▶ **Aim of the task**
Go to the line containing "(454, 342) = (451, 338): green" in the listing below. Output that line and each later one exactly.

▶ **Data extract**
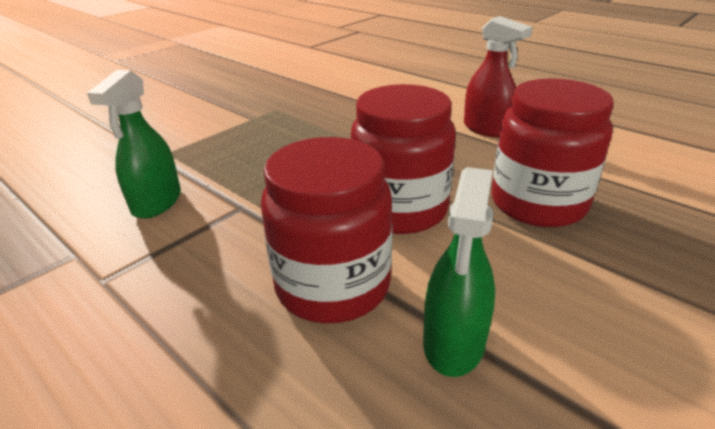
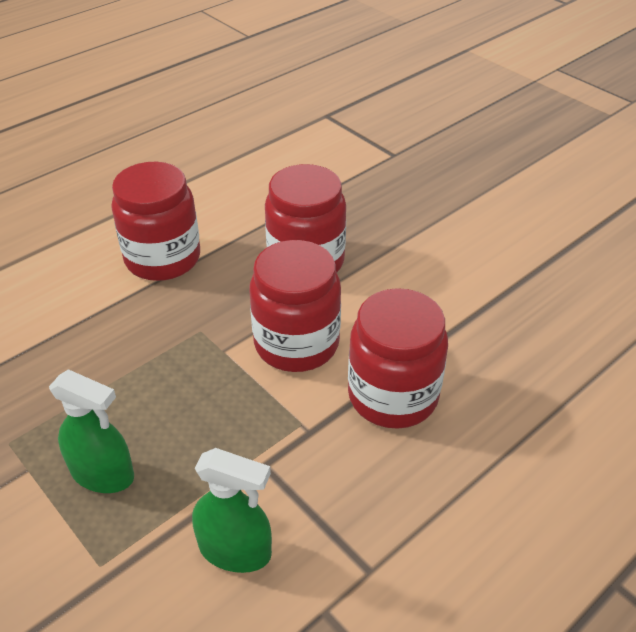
camera: 85 degrees left, 10 degrees up
(454, 342) = (451, 338): green spray bottle -> green spray bottle (103, 474)
(486, 129) = (163, 258): red spray bottle -> red jar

▶ **Exercise answer**
(454, 342) = (451, 338): green spray bottle -> green spray bottle (103, 474)
(486, 129) = (163, 258): red spray bottle -> red jar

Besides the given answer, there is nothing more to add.